## What needs to be done
Whatever the records contain, reproduce all of them exactly.

..........

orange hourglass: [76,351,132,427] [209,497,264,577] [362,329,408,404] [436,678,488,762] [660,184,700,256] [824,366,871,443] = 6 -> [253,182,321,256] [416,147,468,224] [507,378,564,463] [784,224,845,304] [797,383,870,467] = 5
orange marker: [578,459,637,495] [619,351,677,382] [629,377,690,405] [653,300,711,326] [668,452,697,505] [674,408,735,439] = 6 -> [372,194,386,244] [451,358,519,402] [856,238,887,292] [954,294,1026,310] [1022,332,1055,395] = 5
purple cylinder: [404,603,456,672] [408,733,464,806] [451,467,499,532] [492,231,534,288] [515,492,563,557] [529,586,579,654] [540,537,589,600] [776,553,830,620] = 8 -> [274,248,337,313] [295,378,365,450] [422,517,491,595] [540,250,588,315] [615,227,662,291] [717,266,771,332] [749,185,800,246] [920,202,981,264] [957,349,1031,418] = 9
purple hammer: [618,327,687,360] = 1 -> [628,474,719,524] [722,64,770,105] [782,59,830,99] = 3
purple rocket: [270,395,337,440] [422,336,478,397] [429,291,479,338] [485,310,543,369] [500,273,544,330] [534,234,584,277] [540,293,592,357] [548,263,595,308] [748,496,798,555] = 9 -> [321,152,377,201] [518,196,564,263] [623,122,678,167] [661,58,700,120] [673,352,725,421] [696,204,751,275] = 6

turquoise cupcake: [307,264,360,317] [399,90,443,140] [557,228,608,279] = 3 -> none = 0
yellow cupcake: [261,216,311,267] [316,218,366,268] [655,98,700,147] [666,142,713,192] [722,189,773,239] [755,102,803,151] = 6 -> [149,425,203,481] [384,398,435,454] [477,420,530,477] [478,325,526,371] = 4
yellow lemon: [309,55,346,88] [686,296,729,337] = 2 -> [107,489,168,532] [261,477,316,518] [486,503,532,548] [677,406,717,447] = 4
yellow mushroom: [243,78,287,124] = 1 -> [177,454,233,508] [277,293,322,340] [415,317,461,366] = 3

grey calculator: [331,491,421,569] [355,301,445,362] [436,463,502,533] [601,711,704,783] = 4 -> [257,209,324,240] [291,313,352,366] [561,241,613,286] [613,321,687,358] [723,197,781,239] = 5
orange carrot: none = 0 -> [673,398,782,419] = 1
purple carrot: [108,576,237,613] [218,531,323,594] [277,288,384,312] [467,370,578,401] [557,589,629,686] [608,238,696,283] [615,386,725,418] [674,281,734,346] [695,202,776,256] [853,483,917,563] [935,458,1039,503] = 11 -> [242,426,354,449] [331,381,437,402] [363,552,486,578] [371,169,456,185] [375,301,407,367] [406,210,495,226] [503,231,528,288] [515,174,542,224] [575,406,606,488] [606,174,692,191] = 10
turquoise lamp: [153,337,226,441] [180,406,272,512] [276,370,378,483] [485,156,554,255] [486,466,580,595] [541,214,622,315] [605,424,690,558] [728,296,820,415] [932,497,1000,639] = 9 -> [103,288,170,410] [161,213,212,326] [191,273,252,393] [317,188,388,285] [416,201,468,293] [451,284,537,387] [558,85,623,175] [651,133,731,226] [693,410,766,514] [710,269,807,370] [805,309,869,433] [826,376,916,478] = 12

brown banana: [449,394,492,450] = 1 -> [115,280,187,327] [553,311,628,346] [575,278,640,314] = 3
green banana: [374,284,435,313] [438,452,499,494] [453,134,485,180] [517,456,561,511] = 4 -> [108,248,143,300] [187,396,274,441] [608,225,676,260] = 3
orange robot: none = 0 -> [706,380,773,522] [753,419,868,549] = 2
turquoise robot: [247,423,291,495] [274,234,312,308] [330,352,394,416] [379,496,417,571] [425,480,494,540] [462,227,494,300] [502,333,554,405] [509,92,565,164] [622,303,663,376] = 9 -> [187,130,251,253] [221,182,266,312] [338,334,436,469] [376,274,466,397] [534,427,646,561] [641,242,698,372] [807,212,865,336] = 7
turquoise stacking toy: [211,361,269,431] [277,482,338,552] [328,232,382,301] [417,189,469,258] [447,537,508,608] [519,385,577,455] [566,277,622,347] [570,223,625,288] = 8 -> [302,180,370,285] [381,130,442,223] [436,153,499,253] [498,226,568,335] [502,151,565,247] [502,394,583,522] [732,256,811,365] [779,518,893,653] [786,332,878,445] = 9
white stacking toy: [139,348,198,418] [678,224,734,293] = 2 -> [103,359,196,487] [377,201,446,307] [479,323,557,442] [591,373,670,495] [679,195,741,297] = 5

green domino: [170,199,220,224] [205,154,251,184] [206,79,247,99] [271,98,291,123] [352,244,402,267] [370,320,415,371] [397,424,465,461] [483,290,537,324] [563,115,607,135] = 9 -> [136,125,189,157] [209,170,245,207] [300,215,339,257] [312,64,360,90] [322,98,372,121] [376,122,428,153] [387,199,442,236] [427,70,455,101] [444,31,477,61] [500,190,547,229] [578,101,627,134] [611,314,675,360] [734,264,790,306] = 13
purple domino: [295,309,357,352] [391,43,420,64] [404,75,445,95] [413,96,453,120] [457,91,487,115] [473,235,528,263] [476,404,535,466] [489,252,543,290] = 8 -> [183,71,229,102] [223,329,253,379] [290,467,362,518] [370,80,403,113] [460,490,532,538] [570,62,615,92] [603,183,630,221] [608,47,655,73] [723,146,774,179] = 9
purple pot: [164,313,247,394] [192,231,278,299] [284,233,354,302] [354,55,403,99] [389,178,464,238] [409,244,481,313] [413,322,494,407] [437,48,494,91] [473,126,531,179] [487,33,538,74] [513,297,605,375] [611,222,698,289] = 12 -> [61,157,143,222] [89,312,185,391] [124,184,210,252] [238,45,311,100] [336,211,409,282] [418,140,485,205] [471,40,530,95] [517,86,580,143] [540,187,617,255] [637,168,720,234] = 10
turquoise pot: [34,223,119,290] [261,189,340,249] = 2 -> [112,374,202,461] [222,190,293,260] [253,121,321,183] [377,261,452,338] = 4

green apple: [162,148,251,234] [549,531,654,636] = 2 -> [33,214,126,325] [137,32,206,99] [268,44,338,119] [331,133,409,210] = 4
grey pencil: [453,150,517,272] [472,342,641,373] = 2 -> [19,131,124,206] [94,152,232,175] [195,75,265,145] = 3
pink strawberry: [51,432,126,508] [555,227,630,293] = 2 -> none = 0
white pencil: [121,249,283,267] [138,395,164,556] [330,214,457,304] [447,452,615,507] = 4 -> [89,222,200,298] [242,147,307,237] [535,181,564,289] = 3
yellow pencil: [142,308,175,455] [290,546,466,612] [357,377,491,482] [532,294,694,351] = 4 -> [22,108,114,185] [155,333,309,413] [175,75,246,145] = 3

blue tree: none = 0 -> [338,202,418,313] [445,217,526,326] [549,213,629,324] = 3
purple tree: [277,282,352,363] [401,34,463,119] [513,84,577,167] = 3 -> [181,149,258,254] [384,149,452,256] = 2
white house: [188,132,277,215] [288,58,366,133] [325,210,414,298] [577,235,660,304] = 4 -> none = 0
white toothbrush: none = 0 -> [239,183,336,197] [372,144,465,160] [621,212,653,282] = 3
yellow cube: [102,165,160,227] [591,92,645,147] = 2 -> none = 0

..........

## Task answer
orange hourglass: [76,351,132,427] [209,497,264,577] [362,329,408,404] [436,678,488,762] [660,184,700,256] [824,366,871,443] = 6 -> [253,182,321,256] [416,147,468,224] [507,378,564,463] [784,224,845,304] [797,383,870,467] = 5
orange marker: [578,459,637,495] [619,351,677,382] [629,377,690,405] [653,300,711,326] [668,452,697,505] [674,408,735,439] = 6 -> [372,194,386,244] [451,358,519,402] [856,238,887,292] [954,294,1026,310] [1022,332,1055,395] = 5
purple cylinder: [404,603,456,672] [408,733,464,806] [451,467,499,532] [492,231,534,288] [515,492,563,557] [529,586,579,654] [540,537,589,600] [776,553,830,620] = 8 -> [274,248,337,313] [295,378,365,450] [422,517,491,595] [540,250,588,315] [615,227,662,291] [717,266,771,332] [749,185,800,246] [920,202,981,264] [957,349,1031,418] = 9
purple hammer: [618,327,687,360] = 1 -> [628,474,719,524] [722,64,770,105] [782,59,830,99] = 3
purple rocket: [270,395,337,440] [422,336,478,397] [429,291,479,338] [485,310,543,369] [500,273,544,330] [534,234,584,277] [540,293,592,357] [548,263,595,308] [748,496,798,555] = 9 -> [321,152,377,201] [518,196,564,263] [623,122,678,167] [661,58,700,120] [673,352,725,421] [696,204,751,275] = 6

turquoise cupcake: [307,264,360,317] [399,90,443,140] [557,228,608,279] = 3 -> none = 0
yellow cupcake: [261,216,311,267] [316,218,366,268] [655,98,700,147] [666,142,713,192] [722,189,773,239] [755,102,803,151] = 6 -> [149,425,203,481] [384,398,435,454] [477,420,530,477] [478,325,526,371] = 4
yellow lemon: [309,55,346,88] [686,296,729,337] = 2 -> [107,489,168,532] [261,477,316,518] [486,503,532,548] [677,406,717,447] = 4
yellow mushroom: [243,78,287,124] = 1 -> [177,454,233,508] [277,293,322,340] [415,317,461,366] = 3

grey calculator: [331,491,421,569] [355,301,445,362] [436,463,502,533] [601,711,704,783] = 4 -> [257,209,324,240] [291,313,352,366] [561,241,613,286] [613,321,687,358] [723,197,781,239] = 5
orange carrot: none = 0 -> [673,398,782,419] = 1
purple carrot: [108,576,237,613] [218,531,323,594] [277,288,384,312] [467,370,578,401] [557,589,629,686] [608,238,696,283] [615,386,725,418] [674,281,734,346] [695,202,776,256] [853,483,917,563] [935,458,1039,503] = 11 -> [242,426,354,449] [331,381,437,402] [363,552,486,578] [371,169,456,185] [375,301,407,367] [406,210,495,226] [503,231,528,288] [515,174,542,224] [575,406,606,488] [606,174,692,191] = 10
turquoise lamp: [153,337,226,441] [180,406,272,512] [276,370,378,483] [485,156,554,255] [486,466,580,595] [541,214,622,315] [605,424,690,558] [728,296,820,415] [932,497,1000,639] = 9 -> [103,288,170,410] [161,213,212,326] [191,273,252,393] [317,188,388,285] [416,201,468,293] [451,284,537,387] [558,85,623,175] [651,133,731,226] [693,410,766,514] [710,269,807,370] [805,309,869,433] [826,376,916,478] = 12

brown banana: [449,394,492,450] = 1 -> [115,280,187,327] [553,311,628,346] [575,278,640,314] = 3
green banana: [374,284,435,313] [438,452,499,494] [453,134,485,180] [517,456,561,511] = 4 -> [108,248,143,300] [187,396,274,441] [608,225,676,260] = 3
orange robot: none = 0 -> [706,380,773,522] [753,419,868,549] = 2
turquoise robot: [247,423,291,495] [274,234,312,308] [330,352,394,416] [379,496,417,571] [425,480,494,540] [462,227,494,300] [502,333,554,405] [509,92,565,164] [622,303,663,376] = 9 -> [187,130,251,253] [221,182,266,312] [338,334,436,469] [376,274,466,397] [534,427,646,561] [641,242,698,372] [807,212,865,336] = 7
turquoise stacking toy: [211,361,269,431] [277,482,338,552] [328,232,382,301] [417,189,469,258] [447,537,508,608] [519,385,577,455] [566,277,622,347] [570,223,625,288] = 8 -> [302,180,370,285] [381,130,442,223] [436,153,499,253] [498,226,568,335] [502,151,565,247] [502,394,583,522] [732,256,811,365] [779,518,893,653] [786,332,878,445] = 9
white stacking toy: [139,348,198,418] [678,224,734,293] = 2 -> [103,359,196,487] [377,201,446,307] [479,323,557,442] [591,373,670,495] [679,195,741,297] = 5

green domino: [170,199,220,224] [205,154,251,184] [206,79,247,99] [271,98,291,123] [352,244,402,267] [370,320,415,371] [397,424,465,461] [483,290,537,324] [563,115,607,135] = 9 -> [136,125,189,157] [209,170,245,207] [300,215,339,257] [312,64,360,90] [322,98,372,121] [376,122,428,153] [387,199,442,236] [427,70,455,101] [444,31,477,61] [500,190,547,229] [578,101,627,134] [611,314,675,360] [734,264,790,306] = 13
purple domino: [295,309,357,352] [391,43,420,64] [404,75,445,95] [413,96,453,120] [457,91,487,115] [473,235,528,263] [476,404,535,466] [489,252,543,290] = 8 -> [183,71,229,102] [223,329,253,379] [290,467,362,518] [370,80,403,113] [460,490,532,538] [570,62,615,92] [603,183,630,221] [608,47,655,73] [723,146,774,179] = 9
purple pot: [164,313,247,394] [192,231,278,299] [284,233,354,302] [354,55,403,99] [389,178,464,238] [409,244,481,313] [413,322,494,407] [437,48,494,91] [473,126,531,179] [487,33,538,74] [513,297,605,375] [611,222,698,289] = 12 -> [61,157,143,222] [89,312,185,391] [124,184,210,252] [238,45,311,100] [336,211,409,282] [418,140,485,205] [471,40,530,95] [517,86,580,143] [540,187,617,255] [637,168,720,234] = 10
turquoise pot: [34,223,119,290] [261,189,340,249] = 2 -> [112,374,202,461] [222,190,293,260] [253,121,321,183] [377,261,452,338] = 4

green apple: [162,148,251,234] [549,531,654,636] = 2 -> [33,214,126,325] [137,32,206,99] [268,44,338,119] [331,133,409,210] = 4
grey pencil: [453,150,517,272] [472,342,641,373] = 2 -> [19,131,124,206] [94,152,232,175] [195,75,265,145] = 3
pink strawberry: [51,432,126,508] [555,227,630,293] = 2 -> none = 0
white pencil: [121,249,283,267] [138,395,164,556] [330,214,457,304] [447,452,615,507] = 4 -> [89,222,200,298] [242,147,307,237] [535,181,564,289] = 3
yellow pencil: [142,308,175,455] [290,546,466,612] [357,377,491,482] [532,294,694,351] = 4 -> [22,108,114,185] [155,333,309,413] [175,75,246,145] = 3

blue tree: none = 0 -> [338,202,418,313] [445,217,526,326] [549,213,629,324] = 3
purple tree: [277,282,352,363] [401,34,463,119] [513,84,577,167] = 3 -> [181,149,258,254] [384,149,452,256] = 2
white house: [188,132,277,215] [288,58,366,133] [325,210,414,298] [577,235,660,304] = 4 -> none = 0
white toothbrush: none = 0 -> [239,183,336,197] [372,144,465,160] [621,212,653,282] = 3
yellow cube: [102,165,160,227] [591,92,645,147] = 2 -> none = 0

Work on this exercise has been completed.